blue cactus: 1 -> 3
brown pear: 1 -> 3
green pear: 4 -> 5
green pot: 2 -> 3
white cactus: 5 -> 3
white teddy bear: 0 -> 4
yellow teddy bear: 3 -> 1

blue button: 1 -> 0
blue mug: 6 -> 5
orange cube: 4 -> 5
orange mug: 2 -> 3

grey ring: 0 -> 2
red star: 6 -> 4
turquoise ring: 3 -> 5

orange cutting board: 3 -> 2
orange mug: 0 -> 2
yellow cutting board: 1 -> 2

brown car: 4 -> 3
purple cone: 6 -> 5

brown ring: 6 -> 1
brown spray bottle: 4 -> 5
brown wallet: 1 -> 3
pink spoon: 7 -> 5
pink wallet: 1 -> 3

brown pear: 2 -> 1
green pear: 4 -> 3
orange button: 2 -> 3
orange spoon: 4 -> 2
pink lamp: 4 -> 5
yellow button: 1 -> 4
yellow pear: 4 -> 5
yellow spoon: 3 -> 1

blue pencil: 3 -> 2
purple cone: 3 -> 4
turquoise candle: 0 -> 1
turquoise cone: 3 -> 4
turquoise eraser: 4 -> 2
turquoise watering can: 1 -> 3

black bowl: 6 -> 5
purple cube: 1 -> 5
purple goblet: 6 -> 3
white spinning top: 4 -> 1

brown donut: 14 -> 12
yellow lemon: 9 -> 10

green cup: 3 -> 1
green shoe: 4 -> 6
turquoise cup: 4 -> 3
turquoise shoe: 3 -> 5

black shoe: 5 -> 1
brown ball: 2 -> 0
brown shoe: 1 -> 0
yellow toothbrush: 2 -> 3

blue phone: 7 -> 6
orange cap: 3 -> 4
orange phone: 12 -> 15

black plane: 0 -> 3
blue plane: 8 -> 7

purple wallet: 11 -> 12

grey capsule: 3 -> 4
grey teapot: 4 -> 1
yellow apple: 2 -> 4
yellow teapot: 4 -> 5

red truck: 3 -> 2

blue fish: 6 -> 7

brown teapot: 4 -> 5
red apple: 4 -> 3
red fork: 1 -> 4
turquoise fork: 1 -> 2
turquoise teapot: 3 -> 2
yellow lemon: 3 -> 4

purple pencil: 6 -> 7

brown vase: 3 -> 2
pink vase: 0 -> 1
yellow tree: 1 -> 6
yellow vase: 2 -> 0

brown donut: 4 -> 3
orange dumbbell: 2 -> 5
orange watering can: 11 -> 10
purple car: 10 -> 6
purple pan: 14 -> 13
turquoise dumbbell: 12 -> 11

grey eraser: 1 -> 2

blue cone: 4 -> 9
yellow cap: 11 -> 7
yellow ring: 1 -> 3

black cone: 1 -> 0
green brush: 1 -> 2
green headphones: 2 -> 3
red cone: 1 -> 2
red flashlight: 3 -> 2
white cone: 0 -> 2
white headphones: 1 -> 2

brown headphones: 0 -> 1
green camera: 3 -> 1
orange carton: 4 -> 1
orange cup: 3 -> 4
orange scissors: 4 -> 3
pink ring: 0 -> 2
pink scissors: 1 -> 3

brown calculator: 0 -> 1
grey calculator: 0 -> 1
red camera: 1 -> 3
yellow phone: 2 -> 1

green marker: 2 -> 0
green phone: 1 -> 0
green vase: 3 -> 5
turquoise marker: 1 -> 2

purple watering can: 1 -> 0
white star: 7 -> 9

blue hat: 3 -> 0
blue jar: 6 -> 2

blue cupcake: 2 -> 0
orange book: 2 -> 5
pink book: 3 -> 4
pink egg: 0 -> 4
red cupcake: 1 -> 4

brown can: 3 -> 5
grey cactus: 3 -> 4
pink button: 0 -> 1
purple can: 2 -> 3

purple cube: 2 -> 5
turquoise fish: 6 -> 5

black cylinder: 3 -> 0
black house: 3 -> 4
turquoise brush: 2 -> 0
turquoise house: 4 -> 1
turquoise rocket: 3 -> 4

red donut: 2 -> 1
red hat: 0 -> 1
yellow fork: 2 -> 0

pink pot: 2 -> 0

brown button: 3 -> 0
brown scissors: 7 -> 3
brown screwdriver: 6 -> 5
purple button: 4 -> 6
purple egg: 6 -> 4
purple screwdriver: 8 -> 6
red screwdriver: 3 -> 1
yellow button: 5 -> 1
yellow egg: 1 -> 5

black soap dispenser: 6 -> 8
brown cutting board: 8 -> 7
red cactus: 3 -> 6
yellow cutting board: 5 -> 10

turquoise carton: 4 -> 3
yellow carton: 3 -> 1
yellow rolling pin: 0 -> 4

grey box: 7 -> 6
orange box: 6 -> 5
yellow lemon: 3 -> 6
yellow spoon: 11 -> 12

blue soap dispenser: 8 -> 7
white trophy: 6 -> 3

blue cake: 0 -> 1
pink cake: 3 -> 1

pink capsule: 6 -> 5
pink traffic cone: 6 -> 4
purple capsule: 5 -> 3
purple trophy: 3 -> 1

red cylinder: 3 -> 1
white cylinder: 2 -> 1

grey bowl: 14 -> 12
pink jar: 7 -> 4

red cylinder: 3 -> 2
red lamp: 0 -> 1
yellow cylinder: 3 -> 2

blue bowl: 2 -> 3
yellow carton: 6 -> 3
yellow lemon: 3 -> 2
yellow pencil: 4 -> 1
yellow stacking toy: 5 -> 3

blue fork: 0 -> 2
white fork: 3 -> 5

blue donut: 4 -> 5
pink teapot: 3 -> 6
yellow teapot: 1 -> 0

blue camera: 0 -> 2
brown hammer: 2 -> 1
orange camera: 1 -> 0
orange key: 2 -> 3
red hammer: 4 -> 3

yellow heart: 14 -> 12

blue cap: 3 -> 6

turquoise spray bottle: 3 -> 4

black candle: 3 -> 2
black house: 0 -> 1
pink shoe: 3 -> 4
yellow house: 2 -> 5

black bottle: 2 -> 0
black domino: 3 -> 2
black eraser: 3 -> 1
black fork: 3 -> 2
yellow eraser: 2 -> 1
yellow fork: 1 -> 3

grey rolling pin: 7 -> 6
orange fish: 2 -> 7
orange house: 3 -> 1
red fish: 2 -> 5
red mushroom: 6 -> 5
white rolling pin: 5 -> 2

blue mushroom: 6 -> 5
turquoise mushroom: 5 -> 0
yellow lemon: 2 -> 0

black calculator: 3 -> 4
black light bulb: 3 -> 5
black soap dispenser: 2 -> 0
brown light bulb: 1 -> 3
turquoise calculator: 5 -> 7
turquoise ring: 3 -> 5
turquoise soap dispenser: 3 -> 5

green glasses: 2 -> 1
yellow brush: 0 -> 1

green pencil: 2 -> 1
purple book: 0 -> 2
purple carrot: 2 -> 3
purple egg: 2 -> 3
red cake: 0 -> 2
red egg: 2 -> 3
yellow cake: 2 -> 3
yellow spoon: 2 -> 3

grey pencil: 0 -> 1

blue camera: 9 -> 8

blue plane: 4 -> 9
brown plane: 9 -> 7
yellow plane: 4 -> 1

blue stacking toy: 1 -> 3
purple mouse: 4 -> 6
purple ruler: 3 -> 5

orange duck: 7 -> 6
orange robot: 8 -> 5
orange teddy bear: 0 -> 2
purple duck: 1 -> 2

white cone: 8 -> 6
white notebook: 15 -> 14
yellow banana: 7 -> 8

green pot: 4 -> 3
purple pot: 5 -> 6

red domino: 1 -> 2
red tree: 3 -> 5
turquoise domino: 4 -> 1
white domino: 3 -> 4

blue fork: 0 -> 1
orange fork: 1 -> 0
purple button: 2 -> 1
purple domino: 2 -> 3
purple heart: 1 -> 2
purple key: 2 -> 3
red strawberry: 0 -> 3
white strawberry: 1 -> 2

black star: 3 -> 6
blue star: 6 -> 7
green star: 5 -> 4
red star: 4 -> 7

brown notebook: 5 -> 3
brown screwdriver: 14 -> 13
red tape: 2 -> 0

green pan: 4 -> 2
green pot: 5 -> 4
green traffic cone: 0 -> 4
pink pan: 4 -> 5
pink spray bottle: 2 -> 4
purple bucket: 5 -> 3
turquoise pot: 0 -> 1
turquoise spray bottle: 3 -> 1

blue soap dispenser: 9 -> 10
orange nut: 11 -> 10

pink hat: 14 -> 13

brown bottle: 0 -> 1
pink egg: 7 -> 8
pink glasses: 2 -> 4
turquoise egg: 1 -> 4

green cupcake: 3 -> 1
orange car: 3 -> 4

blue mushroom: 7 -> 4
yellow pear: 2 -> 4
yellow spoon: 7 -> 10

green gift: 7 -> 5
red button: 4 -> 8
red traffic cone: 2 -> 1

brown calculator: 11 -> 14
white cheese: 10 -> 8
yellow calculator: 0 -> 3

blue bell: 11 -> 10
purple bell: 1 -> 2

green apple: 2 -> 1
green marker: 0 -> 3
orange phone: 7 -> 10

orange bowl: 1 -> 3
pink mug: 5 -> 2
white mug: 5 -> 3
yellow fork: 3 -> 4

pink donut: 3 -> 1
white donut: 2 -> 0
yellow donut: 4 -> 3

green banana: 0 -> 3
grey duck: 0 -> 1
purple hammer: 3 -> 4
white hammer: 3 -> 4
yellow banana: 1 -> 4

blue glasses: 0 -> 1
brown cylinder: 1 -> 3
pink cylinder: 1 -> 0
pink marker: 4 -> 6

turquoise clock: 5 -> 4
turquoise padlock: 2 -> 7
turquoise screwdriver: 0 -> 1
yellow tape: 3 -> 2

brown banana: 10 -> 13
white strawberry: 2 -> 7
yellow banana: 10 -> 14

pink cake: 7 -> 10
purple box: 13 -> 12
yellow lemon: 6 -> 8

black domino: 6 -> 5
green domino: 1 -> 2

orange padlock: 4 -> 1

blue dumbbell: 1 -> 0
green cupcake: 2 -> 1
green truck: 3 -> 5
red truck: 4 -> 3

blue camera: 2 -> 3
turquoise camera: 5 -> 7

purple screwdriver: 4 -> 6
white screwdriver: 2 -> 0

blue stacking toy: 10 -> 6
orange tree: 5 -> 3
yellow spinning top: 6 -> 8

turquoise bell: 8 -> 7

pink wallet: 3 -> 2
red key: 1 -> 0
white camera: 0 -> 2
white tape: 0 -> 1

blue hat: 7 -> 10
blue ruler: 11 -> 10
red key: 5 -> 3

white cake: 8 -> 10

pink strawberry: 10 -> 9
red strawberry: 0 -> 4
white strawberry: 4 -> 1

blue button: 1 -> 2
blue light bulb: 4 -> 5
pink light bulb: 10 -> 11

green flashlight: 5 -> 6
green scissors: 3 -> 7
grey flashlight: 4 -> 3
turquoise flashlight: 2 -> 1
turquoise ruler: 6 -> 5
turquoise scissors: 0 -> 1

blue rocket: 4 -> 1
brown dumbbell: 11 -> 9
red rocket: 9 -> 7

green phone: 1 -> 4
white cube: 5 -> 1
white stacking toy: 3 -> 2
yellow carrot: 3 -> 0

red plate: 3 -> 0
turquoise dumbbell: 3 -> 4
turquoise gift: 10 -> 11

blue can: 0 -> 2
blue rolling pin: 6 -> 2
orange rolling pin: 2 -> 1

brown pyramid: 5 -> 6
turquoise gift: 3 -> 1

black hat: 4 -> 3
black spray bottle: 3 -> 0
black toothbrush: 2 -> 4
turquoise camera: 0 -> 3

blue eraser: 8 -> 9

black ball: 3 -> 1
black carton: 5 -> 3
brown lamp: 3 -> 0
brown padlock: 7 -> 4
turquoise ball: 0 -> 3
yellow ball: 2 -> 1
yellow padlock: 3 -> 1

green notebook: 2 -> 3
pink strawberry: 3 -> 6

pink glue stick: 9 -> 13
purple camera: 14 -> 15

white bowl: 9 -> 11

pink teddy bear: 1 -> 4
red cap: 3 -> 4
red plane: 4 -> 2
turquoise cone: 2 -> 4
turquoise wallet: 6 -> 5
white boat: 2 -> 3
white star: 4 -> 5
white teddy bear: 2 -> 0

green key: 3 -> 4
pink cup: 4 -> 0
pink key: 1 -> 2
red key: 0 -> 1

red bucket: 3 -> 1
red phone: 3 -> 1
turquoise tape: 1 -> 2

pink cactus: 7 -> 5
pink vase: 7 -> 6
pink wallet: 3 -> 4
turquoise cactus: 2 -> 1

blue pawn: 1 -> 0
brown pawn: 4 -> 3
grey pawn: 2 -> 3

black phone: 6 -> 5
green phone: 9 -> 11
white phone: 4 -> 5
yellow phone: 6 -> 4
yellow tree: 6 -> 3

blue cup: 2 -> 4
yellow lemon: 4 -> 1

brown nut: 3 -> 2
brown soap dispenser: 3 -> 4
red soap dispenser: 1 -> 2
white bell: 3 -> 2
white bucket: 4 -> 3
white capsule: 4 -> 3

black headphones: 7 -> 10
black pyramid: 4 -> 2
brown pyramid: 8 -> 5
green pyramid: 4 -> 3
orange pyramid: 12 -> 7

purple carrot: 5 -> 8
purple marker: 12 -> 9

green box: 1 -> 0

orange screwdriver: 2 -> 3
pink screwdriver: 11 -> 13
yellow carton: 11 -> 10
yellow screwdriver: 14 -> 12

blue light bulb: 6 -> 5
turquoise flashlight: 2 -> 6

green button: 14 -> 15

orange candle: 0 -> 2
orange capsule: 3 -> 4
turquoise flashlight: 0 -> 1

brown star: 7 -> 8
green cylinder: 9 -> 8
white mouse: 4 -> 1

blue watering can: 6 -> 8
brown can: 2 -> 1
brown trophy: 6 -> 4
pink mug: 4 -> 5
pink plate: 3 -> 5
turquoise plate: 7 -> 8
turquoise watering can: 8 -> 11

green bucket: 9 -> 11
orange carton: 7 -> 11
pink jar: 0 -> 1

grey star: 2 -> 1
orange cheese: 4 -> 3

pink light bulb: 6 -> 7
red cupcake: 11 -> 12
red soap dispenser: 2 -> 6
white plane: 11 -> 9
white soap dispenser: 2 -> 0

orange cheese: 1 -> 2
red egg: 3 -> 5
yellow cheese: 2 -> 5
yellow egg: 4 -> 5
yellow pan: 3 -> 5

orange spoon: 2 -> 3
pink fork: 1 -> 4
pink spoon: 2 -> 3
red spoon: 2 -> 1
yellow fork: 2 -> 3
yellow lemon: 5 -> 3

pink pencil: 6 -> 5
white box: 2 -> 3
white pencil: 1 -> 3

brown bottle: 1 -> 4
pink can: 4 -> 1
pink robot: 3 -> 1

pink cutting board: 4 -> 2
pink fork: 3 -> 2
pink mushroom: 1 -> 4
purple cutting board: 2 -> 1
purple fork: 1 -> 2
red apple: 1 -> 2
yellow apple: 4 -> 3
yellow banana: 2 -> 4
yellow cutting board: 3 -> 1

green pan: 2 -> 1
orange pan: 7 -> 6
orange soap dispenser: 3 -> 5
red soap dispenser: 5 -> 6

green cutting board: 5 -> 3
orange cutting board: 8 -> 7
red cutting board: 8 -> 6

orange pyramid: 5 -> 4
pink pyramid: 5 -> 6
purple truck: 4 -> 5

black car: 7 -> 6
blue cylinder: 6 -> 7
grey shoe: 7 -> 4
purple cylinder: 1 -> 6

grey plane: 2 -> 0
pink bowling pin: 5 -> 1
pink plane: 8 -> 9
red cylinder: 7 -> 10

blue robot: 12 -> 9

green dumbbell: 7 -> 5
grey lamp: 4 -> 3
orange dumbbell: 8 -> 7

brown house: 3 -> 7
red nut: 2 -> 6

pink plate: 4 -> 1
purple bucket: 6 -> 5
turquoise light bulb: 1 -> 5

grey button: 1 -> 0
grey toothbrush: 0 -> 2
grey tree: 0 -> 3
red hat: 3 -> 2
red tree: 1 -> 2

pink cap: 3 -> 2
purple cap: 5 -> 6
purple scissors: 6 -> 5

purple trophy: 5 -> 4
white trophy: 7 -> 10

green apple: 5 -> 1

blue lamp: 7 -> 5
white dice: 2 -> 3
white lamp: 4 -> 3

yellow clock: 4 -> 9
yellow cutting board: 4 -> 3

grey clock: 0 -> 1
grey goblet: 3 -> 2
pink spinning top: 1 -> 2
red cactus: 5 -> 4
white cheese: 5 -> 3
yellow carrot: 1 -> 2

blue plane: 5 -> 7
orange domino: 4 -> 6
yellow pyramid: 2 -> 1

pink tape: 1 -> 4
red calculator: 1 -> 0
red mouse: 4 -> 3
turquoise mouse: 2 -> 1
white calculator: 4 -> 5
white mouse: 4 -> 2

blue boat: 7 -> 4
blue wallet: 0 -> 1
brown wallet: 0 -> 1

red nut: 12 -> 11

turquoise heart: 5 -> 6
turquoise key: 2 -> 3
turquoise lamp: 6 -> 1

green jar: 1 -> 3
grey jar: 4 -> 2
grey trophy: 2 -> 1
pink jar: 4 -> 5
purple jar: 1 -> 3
◇ ◇ ◇ ◇
### [WHAT IS EXPECTED]
Repeat the lines above, from the one containing "red mouse: 4 -> 3" to the final line, word for word and with nothing else.

### [ANSWER]
red mouse: 4 -> 3
turquoise mouse: 2 -> 1
white calculator: 4 -> 5
white mouse: 4 -> 2

blue boat: 7 -> 4
blue wallet: 0 -> 1
brown wallet: 0 -> 1

red nut: 12 -> 11

turquoise heart: 5 -> 6
turquoise key: 2 -> 3
turquoise lamp: 6 -> 1

green jar: 1 -> 3
grey jar: 4 -> 2
grey trophy: 2 -> 1
pink jar: 4 -> 5
purple jar: 1 -> 3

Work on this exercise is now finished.